▶ [Your instructions]
Stop at the line containing "grey pawn [105,231,145,285]": every line of the listing from the first up to that one must be set down exactly.

▶ [Exercise input]
= = =

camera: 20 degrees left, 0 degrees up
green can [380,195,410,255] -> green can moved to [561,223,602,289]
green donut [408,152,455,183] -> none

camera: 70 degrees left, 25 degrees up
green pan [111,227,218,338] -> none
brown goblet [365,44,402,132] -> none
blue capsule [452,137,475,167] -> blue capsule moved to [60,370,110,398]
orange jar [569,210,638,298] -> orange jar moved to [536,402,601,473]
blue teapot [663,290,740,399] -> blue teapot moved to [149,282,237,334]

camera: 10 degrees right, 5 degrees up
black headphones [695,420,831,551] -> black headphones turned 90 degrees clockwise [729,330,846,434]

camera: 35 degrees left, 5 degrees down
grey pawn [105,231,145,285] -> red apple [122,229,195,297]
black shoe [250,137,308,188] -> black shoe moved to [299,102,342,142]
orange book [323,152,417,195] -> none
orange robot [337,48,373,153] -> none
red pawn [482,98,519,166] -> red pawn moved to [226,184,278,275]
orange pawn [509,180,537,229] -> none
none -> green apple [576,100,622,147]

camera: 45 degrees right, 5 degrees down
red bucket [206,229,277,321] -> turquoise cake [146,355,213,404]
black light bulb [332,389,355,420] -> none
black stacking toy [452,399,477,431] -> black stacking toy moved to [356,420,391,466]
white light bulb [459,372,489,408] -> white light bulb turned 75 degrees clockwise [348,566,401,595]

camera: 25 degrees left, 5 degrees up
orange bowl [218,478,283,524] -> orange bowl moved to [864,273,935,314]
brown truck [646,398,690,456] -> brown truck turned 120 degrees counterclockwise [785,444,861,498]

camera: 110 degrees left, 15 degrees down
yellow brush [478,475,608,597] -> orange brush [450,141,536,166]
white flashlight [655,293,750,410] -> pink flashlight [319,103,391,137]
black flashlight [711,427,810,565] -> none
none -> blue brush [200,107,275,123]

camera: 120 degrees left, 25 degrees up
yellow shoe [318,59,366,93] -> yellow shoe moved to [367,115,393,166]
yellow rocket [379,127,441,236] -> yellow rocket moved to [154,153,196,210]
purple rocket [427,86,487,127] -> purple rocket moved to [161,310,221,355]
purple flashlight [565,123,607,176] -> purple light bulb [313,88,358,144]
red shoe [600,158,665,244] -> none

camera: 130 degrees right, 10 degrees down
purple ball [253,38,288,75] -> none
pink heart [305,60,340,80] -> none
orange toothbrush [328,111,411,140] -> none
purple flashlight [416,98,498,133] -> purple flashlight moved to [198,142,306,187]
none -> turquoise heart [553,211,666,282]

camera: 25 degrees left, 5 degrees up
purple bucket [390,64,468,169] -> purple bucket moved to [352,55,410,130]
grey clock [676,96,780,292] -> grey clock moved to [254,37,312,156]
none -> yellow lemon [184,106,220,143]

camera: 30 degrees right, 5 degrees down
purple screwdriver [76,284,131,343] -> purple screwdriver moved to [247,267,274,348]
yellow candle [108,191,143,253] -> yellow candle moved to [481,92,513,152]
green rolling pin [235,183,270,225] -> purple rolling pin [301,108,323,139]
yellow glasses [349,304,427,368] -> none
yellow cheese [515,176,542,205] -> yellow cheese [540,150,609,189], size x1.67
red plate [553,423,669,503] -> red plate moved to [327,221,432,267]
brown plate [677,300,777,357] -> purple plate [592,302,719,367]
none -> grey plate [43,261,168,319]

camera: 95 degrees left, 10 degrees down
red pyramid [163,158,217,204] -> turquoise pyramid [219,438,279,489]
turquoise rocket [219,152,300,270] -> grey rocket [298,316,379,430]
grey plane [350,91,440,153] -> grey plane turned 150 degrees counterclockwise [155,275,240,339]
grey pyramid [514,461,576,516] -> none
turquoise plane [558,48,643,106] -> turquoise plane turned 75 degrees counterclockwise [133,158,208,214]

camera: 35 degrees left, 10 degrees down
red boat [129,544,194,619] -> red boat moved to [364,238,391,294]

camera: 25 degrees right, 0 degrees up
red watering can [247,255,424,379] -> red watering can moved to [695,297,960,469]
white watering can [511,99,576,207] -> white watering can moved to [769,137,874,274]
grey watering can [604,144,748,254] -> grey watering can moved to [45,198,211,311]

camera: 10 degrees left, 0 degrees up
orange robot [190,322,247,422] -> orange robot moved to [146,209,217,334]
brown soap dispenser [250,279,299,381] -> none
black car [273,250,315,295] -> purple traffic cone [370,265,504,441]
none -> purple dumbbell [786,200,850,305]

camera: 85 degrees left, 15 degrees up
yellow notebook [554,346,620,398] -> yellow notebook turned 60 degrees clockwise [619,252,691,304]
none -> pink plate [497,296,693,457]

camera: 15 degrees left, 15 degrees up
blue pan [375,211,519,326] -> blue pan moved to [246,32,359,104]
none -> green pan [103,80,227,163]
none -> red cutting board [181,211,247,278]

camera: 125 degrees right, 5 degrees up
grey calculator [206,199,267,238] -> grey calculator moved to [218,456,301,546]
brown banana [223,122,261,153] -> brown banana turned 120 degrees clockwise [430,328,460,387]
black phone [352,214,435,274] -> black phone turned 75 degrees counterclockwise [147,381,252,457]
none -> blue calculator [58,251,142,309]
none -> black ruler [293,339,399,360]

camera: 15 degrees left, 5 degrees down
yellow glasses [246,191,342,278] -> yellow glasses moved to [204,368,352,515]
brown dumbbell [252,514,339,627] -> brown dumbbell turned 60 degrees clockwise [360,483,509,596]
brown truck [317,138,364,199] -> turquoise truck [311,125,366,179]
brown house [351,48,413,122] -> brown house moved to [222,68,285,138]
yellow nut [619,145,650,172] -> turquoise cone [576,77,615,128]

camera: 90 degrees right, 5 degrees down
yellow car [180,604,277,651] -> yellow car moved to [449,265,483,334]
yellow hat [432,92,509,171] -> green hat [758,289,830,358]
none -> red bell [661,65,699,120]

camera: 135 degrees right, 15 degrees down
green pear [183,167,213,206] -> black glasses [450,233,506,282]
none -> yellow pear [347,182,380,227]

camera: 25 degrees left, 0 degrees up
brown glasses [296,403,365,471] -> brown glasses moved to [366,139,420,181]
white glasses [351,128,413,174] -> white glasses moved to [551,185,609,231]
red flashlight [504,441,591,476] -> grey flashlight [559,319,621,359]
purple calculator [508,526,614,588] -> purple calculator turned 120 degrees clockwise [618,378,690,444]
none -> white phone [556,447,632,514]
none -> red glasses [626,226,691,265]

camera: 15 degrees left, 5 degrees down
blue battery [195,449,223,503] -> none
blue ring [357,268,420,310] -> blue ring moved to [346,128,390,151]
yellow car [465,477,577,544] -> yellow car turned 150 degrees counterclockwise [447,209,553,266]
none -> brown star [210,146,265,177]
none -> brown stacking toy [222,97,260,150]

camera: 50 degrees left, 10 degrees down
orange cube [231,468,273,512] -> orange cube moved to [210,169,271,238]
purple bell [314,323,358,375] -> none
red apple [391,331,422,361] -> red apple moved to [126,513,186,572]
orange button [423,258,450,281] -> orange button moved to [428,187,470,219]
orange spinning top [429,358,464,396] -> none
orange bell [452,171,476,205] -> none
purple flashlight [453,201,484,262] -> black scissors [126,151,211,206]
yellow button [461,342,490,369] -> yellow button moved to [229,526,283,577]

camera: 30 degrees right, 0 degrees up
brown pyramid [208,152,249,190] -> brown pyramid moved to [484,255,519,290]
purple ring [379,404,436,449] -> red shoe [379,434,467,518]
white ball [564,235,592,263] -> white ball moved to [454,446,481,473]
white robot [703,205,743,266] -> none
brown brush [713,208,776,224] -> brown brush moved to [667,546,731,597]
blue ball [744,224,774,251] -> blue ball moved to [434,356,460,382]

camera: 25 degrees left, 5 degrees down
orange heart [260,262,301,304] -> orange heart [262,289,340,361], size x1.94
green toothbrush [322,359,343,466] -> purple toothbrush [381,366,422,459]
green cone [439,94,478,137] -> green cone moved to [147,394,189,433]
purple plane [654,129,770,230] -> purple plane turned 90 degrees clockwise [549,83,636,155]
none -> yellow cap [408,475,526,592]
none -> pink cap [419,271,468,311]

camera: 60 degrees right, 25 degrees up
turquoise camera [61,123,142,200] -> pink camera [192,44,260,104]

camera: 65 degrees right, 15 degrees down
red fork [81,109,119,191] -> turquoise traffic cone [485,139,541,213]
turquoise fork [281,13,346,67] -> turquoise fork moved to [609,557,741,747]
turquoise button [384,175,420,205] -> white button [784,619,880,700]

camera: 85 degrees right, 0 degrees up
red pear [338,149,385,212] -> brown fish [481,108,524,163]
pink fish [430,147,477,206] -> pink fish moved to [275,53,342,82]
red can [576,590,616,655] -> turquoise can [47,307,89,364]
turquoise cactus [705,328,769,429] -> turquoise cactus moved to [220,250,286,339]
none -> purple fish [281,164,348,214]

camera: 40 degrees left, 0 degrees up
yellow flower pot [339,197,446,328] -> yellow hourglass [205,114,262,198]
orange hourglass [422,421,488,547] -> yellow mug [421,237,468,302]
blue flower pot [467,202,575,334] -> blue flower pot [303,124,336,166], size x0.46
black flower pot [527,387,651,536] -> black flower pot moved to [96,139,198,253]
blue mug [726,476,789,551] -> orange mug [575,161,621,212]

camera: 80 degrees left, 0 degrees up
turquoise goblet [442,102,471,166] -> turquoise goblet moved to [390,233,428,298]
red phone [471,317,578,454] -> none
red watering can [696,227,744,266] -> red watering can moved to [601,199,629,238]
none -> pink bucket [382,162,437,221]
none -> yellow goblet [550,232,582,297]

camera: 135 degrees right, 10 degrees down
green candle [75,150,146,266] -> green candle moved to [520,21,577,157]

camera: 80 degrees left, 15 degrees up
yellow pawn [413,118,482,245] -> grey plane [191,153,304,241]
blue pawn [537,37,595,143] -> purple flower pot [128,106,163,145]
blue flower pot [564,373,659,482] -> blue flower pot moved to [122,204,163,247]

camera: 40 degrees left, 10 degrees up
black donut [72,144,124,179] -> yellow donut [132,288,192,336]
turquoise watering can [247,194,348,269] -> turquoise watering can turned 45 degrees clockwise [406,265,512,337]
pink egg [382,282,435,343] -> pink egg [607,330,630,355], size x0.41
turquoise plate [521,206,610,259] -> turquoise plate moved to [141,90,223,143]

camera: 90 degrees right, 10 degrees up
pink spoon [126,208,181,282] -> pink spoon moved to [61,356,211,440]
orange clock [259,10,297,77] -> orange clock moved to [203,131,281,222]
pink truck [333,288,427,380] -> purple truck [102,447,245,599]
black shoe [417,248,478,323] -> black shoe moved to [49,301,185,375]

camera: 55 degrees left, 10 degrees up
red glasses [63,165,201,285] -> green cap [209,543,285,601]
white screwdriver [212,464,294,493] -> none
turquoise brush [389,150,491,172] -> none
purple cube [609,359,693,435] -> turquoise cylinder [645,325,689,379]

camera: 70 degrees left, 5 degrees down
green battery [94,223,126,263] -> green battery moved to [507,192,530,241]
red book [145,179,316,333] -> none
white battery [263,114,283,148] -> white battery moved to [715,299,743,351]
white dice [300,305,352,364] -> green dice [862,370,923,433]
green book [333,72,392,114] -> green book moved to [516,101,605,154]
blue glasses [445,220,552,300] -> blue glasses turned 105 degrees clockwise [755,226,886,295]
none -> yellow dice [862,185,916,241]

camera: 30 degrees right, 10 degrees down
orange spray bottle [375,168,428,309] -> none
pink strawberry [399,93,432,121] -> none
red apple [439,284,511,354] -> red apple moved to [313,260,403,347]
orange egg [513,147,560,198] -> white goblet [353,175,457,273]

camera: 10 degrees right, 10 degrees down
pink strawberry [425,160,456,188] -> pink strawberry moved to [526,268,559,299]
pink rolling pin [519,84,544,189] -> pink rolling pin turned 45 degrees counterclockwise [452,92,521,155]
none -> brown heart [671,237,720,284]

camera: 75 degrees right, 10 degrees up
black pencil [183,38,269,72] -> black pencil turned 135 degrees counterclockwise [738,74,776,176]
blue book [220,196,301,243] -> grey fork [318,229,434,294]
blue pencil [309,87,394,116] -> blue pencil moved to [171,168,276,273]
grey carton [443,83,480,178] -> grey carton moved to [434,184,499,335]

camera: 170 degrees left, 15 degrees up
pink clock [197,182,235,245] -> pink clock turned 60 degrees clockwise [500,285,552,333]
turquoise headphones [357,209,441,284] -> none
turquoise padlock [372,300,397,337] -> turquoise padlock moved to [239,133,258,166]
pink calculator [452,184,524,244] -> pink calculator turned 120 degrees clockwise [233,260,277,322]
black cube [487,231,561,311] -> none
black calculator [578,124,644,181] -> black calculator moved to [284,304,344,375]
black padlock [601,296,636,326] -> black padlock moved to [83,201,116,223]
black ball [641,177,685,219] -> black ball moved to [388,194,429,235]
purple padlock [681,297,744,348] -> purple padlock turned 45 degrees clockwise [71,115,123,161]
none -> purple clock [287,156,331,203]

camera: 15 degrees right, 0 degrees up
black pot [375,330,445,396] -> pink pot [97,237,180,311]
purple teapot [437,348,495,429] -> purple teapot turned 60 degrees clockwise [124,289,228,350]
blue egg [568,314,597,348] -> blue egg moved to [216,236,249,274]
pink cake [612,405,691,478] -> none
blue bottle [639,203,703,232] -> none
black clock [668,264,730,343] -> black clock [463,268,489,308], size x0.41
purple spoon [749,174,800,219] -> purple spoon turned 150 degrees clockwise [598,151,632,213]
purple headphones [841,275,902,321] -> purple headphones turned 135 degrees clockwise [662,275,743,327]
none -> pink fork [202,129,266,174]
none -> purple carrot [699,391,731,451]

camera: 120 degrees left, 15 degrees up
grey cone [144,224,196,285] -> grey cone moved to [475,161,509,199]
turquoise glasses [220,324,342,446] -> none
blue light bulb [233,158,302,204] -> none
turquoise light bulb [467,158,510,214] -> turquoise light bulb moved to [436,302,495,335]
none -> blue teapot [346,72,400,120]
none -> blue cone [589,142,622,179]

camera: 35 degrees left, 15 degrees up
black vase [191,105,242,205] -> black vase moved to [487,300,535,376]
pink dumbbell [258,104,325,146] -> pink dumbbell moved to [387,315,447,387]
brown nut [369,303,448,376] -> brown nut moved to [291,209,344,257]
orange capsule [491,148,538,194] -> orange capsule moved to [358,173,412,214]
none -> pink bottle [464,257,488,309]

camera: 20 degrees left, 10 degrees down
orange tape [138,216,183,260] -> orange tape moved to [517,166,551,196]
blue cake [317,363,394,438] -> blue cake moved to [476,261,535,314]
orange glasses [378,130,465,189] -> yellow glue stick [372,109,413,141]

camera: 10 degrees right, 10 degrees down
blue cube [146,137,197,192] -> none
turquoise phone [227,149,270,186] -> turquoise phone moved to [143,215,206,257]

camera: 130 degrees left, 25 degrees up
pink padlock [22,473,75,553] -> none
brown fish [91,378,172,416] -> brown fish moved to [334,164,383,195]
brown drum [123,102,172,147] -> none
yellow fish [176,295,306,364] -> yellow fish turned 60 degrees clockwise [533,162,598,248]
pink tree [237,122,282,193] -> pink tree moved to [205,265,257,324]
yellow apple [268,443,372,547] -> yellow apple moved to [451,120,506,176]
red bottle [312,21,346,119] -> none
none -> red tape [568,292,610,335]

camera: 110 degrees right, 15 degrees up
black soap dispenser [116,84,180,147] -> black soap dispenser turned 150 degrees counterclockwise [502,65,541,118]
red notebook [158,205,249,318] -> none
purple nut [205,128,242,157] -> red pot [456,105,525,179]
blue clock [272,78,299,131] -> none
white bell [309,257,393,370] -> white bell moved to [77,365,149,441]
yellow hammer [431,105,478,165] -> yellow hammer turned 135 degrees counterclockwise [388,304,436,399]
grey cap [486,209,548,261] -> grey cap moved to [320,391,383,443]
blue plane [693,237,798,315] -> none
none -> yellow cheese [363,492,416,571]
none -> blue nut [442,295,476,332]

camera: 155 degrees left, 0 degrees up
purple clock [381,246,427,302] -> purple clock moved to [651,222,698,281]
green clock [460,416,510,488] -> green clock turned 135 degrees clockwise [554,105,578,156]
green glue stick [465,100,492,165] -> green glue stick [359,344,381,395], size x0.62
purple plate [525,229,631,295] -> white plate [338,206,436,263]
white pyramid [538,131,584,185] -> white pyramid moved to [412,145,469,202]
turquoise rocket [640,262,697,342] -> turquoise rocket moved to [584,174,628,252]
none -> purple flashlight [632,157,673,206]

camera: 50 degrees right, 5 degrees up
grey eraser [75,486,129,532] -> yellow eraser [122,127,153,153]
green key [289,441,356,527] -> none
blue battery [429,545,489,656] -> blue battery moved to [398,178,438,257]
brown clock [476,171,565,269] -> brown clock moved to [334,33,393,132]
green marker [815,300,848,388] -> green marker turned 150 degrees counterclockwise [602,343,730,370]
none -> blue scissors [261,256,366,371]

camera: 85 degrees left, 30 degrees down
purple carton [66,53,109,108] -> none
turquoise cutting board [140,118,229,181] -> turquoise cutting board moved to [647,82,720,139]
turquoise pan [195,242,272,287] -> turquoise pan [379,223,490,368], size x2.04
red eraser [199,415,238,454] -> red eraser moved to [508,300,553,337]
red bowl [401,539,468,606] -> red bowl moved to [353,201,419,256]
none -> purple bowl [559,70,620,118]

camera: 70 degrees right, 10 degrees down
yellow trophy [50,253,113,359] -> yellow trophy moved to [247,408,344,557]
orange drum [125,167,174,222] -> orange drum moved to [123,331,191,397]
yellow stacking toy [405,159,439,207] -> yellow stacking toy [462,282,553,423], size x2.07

= = =

▶ [Solution to the problem]
camera: 20 degrees left, 0 degrees up
green can [380,195,410,255] -> green can moved to [561,223,602,289]
green donut [408,152,455,183] -> none

camera: 70 degrees left, 25 degrees up
green pan [111,227,218,338] -> none
brown goblet [365,44,402,132] -> none
blue capsule [452,137,475,167] -> blue capsule moved to [60,370,110,398]
orange jar [569,210,638,298] -> orange jar moved to [536,402,601,473]
blue teapot [663,290,740,399] -> blue teapot moved to [149,282,237,334]

camera: 10 degrees right, 5 degrees up
black headphones [695,420,831,551] -> black headphones turned 90 degrees clockwise [729,330,846,434]

camera: 35 degrees left, 5 degrees down
grey pawn [105,231,145,285] -> red apple [122,229,195,297]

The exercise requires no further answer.